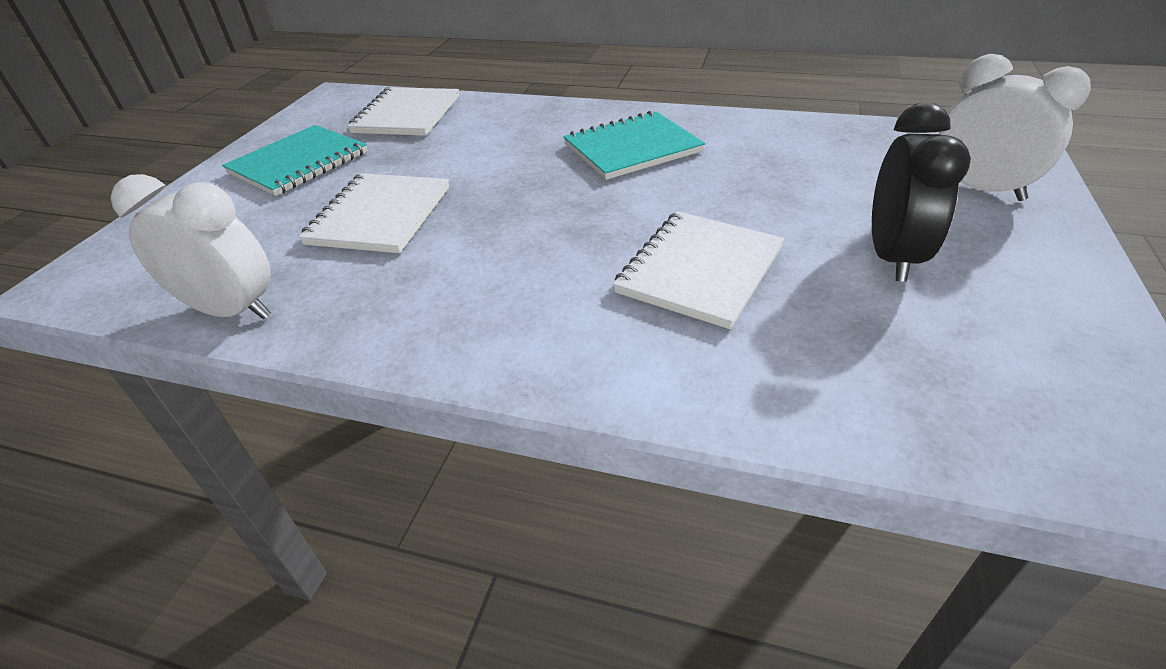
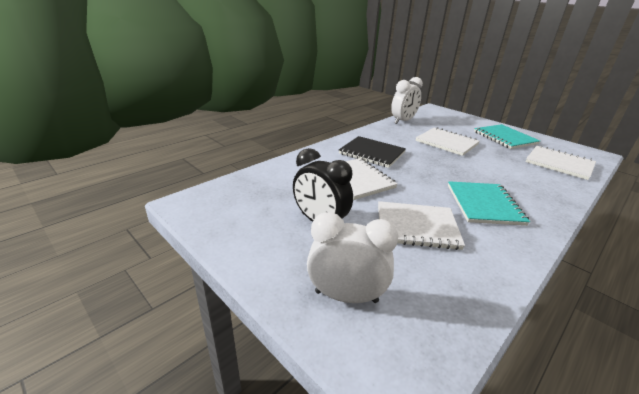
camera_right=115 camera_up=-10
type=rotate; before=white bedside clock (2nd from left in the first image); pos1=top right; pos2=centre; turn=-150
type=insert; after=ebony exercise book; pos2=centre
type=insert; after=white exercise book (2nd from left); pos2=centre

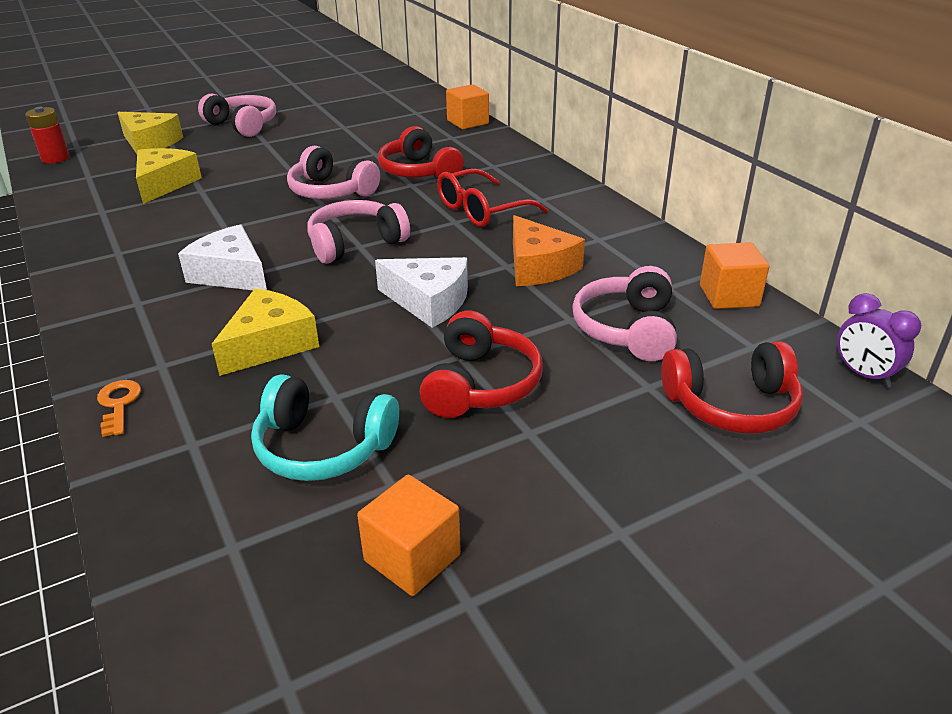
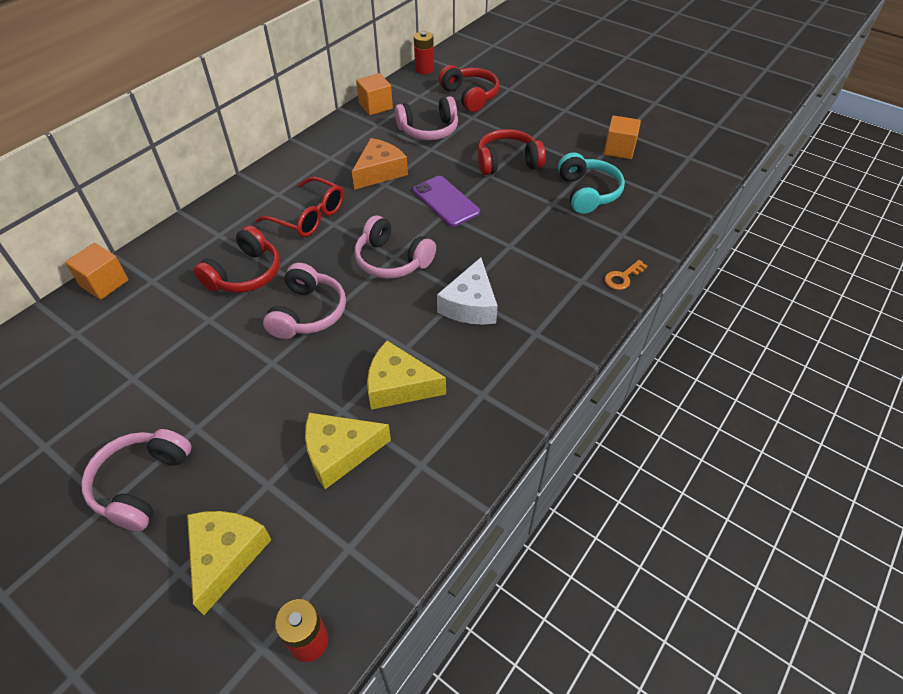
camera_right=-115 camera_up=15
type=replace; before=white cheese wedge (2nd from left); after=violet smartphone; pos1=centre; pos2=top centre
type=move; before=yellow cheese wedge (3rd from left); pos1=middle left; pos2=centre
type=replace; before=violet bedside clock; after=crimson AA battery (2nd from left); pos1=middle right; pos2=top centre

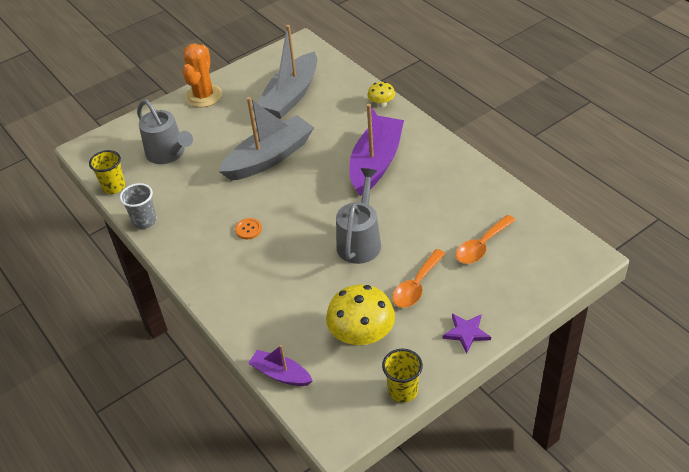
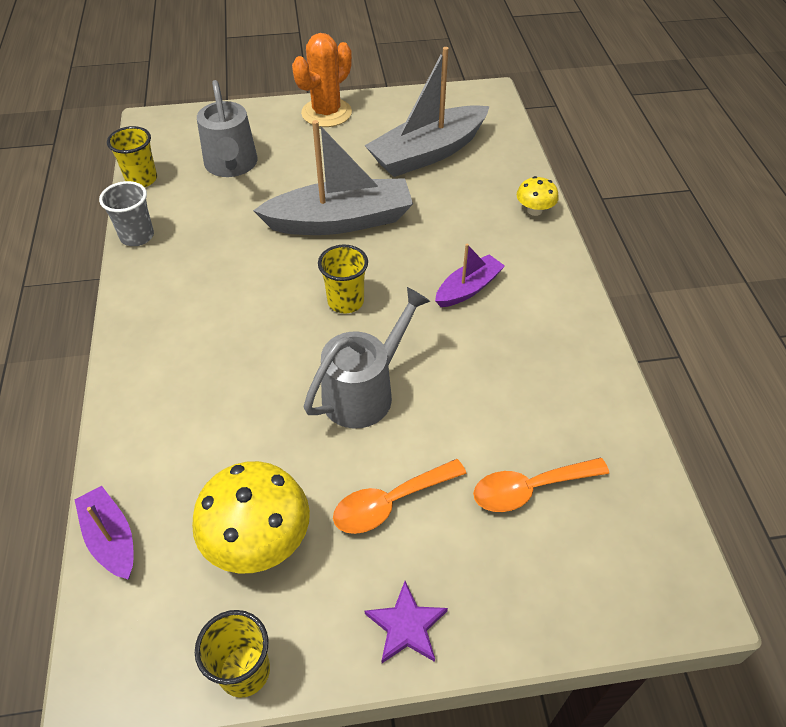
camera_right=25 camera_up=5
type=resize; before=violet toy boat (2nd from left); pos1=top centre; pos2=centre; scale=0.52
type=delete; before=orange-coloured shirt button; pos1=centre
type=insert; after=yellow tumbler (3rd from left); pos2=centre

__________________________________________________

Your task is to reproduce exactly the lines from the one that holds "type=insert; after=white exercise" to the last line of the listing, and only those, omitting the pictures.

type=insert; after=white exercise book (2nd from left); pos2=centre

camera_right=-115 camera_up=15
type=replace; before=white cheese wedge (2nd from left); after=violet smartphone; pos1=centre; pos2=top centre
type=move; before=yellow cheese wedge (3rd from left); pos1=middle left; pos2=centre
type=replace; before=violet bedside clock; after=crimson AA battery (2nd from left); pos1=middle right; pos2=top centre

camera_right=25 camera_up=5
type=resize; before=violet toy boat (2nd from left); pos1=top centre; pos2=centre; scale=0.52
type=delete; before=orange-coloured shirt button; pos1=centre
type=insert; after=yellow tumbler (3rd from left); pos2=centre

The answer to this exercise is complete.